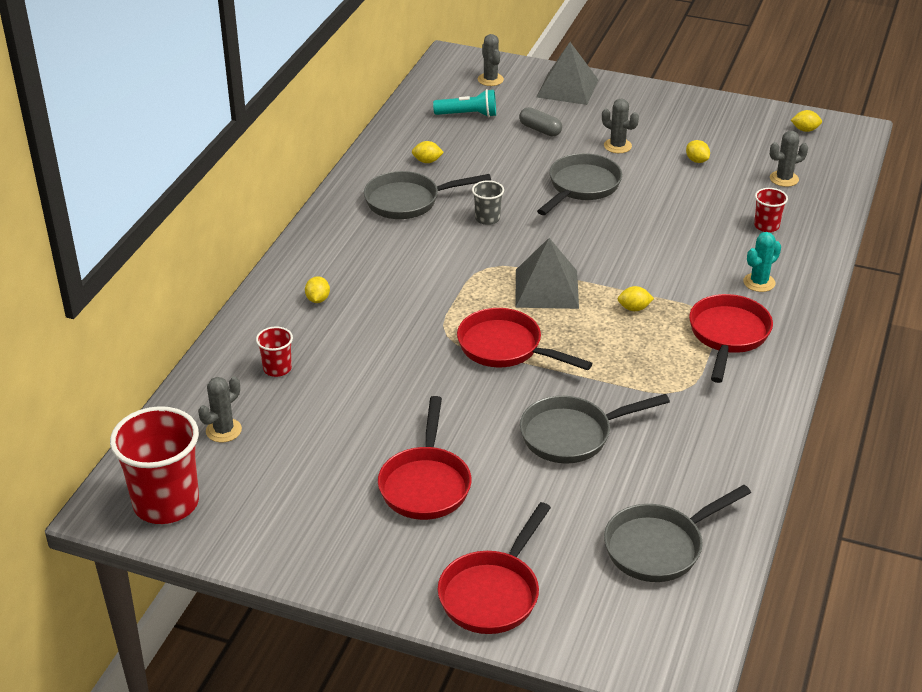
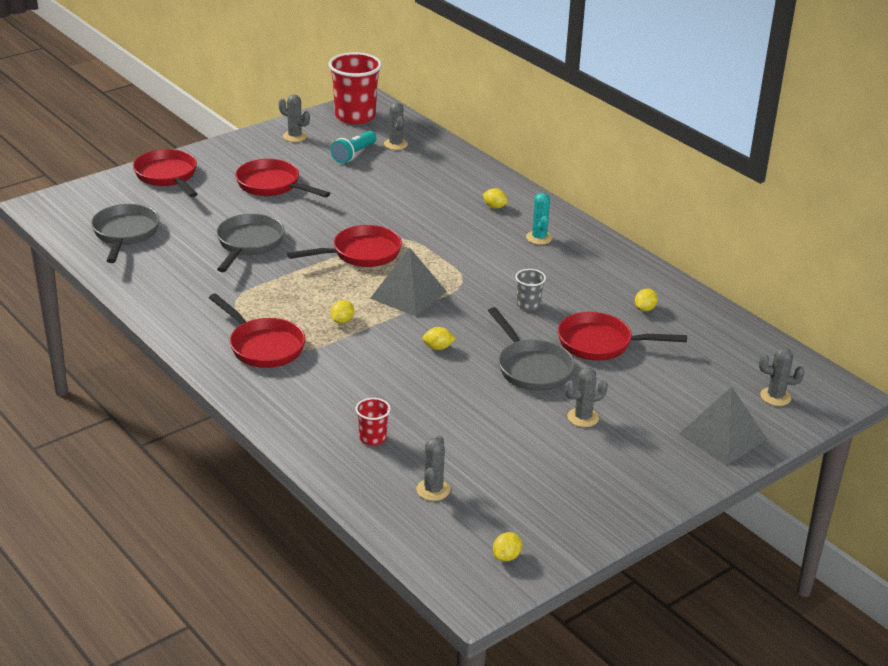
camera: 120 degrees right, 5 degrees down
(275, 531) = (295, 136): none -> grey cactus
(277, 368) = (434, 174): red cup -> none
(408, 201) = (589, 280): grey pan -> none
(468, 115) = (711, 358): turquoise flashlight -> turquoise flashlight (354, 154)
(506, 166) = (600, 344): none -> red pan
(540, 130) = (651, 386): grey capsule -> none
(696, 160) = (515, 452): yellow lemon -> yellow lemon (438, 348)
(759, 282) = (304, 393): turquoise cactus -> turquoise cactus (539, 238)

===

• [YOUR INSTRUCTIONS]
Keeping every character as it is, restate the lines above that run from the line with "(408, 201) = (589, 280): grey pan -> none" through the line with "(540, 130) = (651, 386): grey capsule -> none", both included, and nothing else.

• [ANSWER FOR THE TASK]
(408, 201) = (589, 280): grey pan -> none
(468, 115) = (711, 358): turquoise flashlight -> turquoise flashlight (354, 154)
(506, 166) = (600, 344): none -> red pan
(540, 130) = (651, 386): grey capsule -> none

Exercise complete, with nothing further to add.